Repeat every entry word for word; omit all pictures.

[Collected data]
■ ■ ■ ■ ■
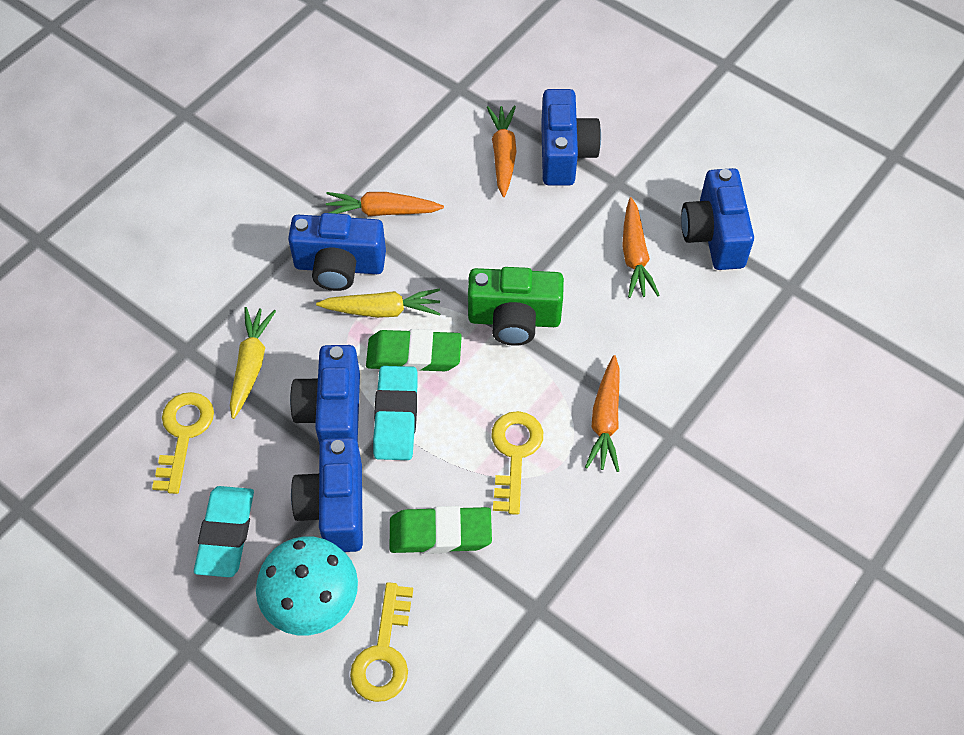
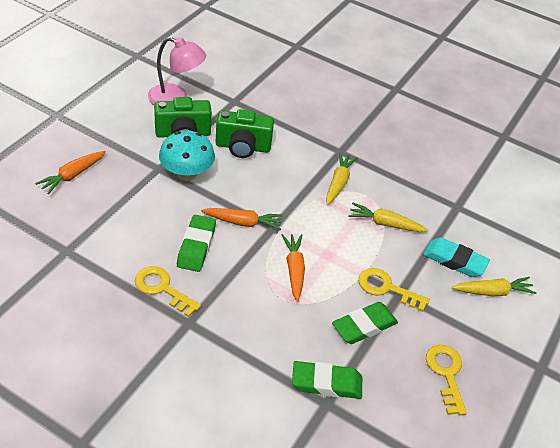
blue camera: 5 -> 0
green camera: 1 -> 2
green eraser: 2 -> 3
orange carrot: 4 -> 3
pink lamp: 0 -> 1
turquoise eraser: 2 -> 1
yellow carrot: 2 -> 3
■ ■ ■ ■ ■
Written solution:
blue camera: 5 -> 0
green camera: 1 -> 2
green eraser: 2 -> 3
orange carrot: 4 -> 3
pink lamp: 0 -> 1
turquoise eraser: 2 -> 1
yellow carrot: 2 -> 3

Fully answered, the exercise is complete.